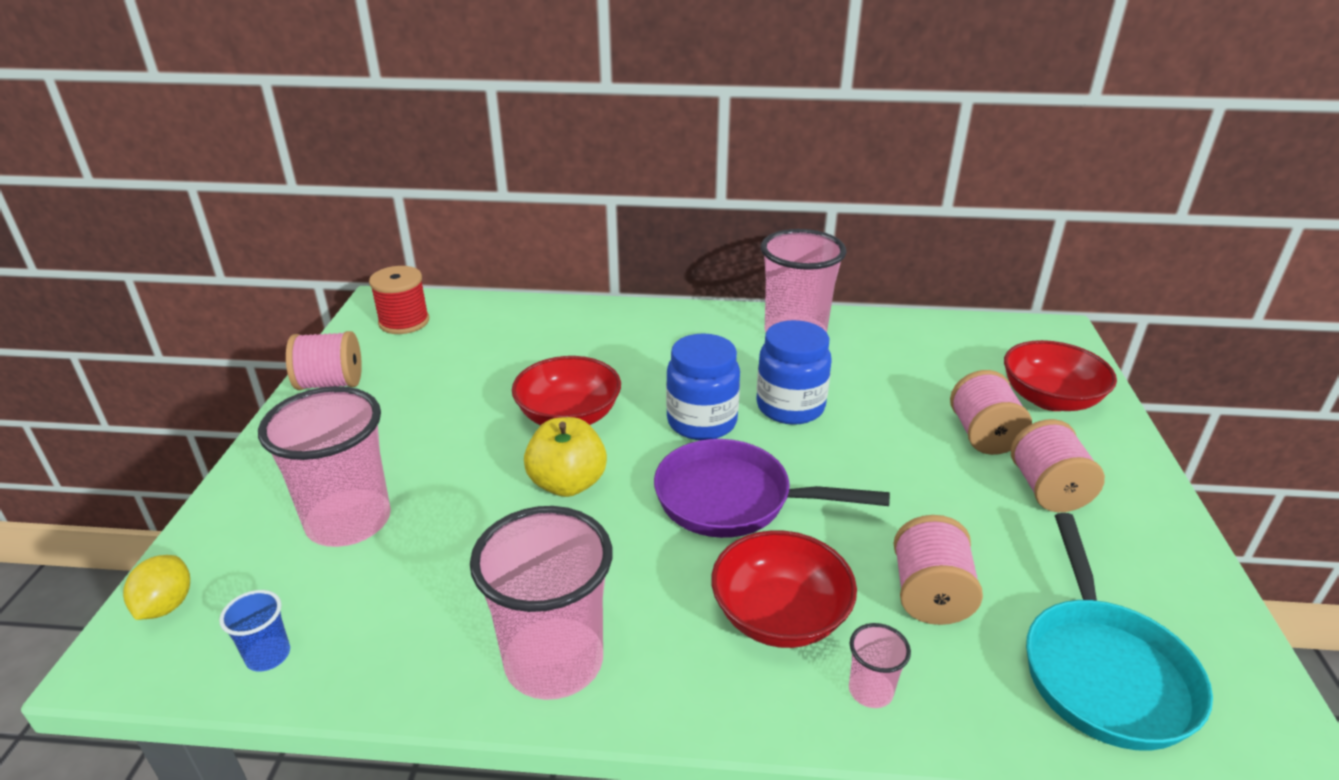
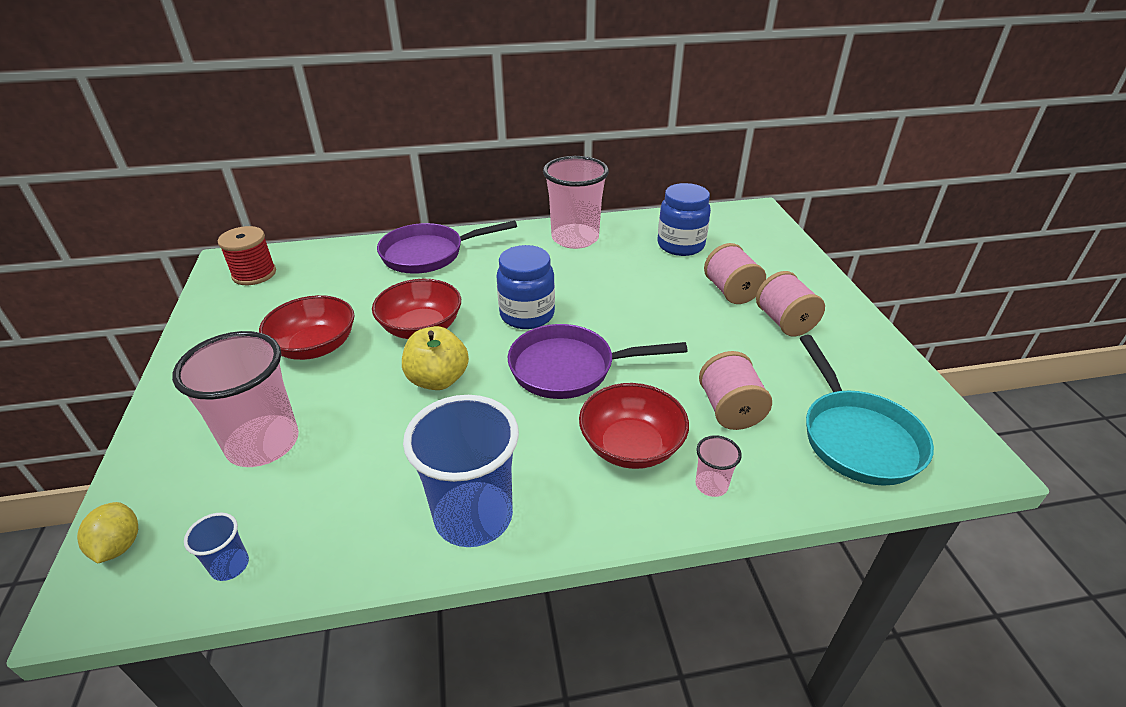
camera: 15 degrees left, 5 degrees up
(330, 383) = (206, 334): pink spool -> none
(554, 662) = (473, 516): pink cup -> blue cup
(607, 327) = (428, 254): none -> purple pan
(790, 407) = (589, 293): blue jar -> blue jar (680, 245)
(1050, 399) = (766, 259): red bowl -> red bowl (315, 346)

▶ _Action item_
When repeating the entries, leave out every picture and keep the rest exact.

▶ _Response box_
camera: 15 degrees left, 5 degrees up
(330, 383) = (206, 334): pink spool -> none
(554, 662) = (473, 516): pink cup -> blue cup
(607, 327) = (428, 254): none -> purple pan
(790, 407) = (589, 293): blue jar -> blue jar (680, 245)
(1050, 399) = (766, 259): red bowl -> red bowl (315, 346)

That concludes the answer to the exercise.